**Work item**
In your copy, each line below is repeated exactly and no image appears.

**Data extract**

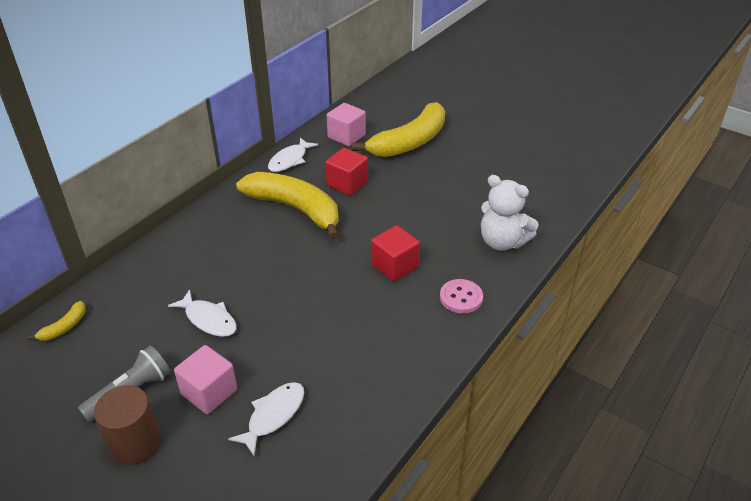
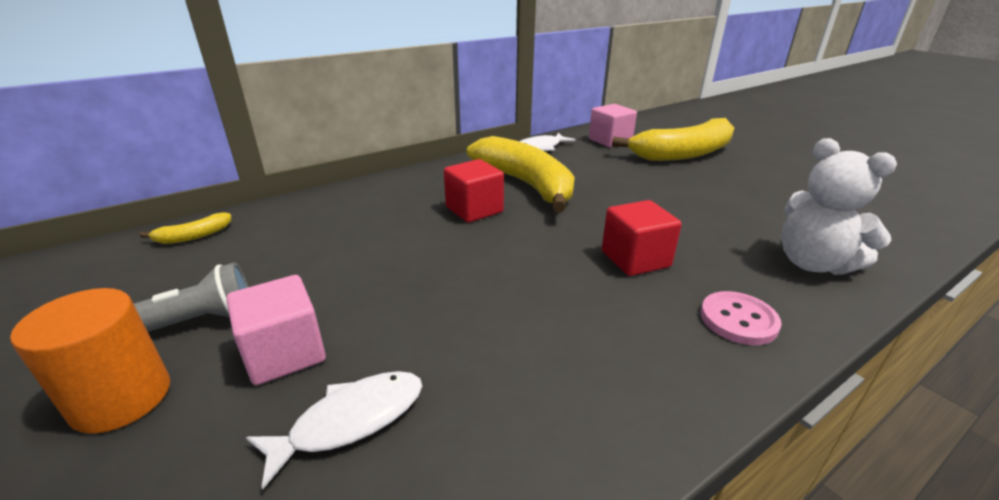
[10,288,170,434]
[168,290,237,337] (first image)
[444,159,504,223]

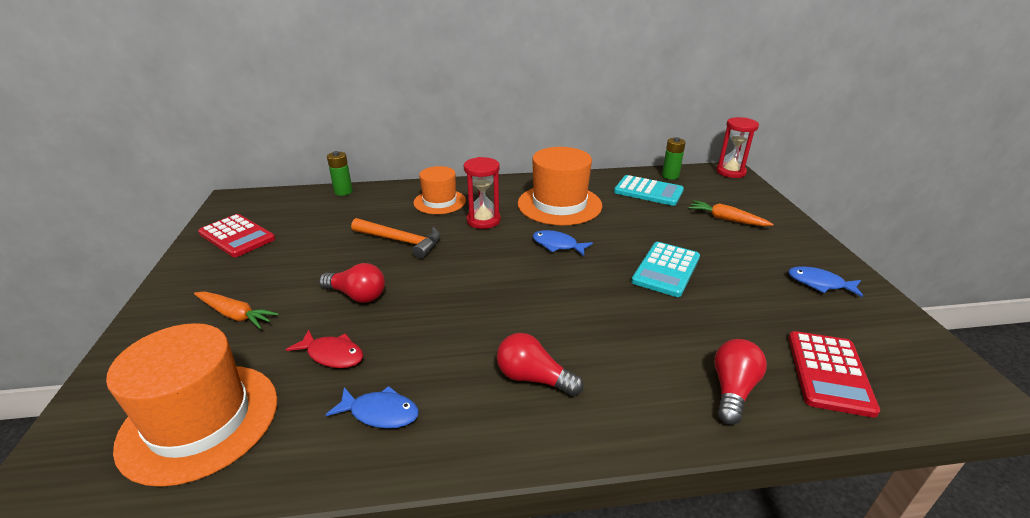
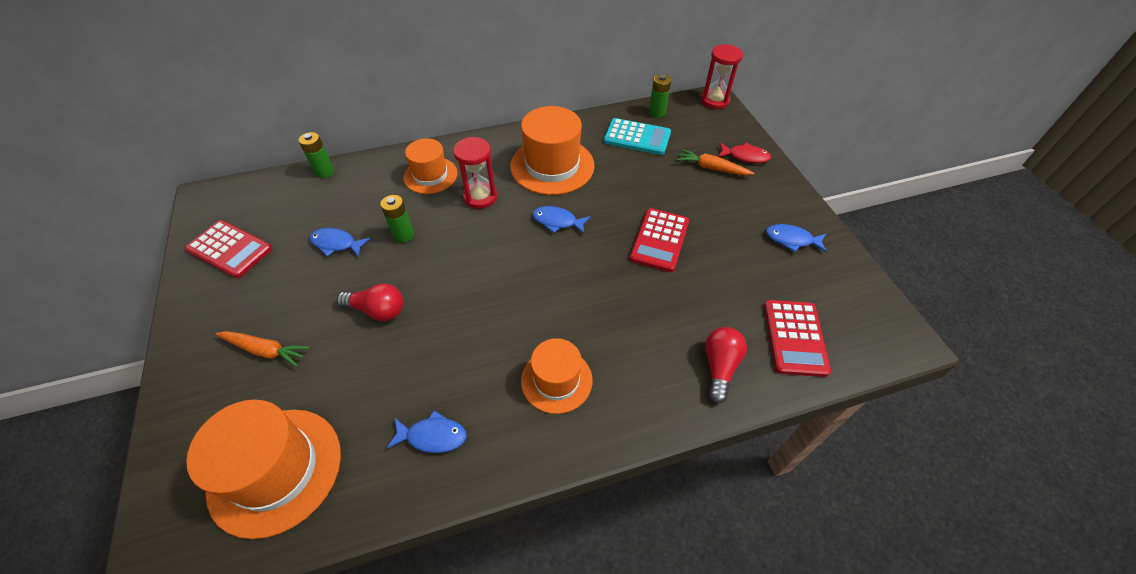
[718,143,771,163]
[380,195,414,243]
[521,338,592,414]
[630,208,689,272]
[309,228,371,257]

**Answer section**
[10,288,170,434]
[168,290,237,337] (first image)
[444,159,504,223]

[718,143,771,163]
[380,195,414,243]
[521,338,592,414]
[630,208,689,272]
[309,228,371,257]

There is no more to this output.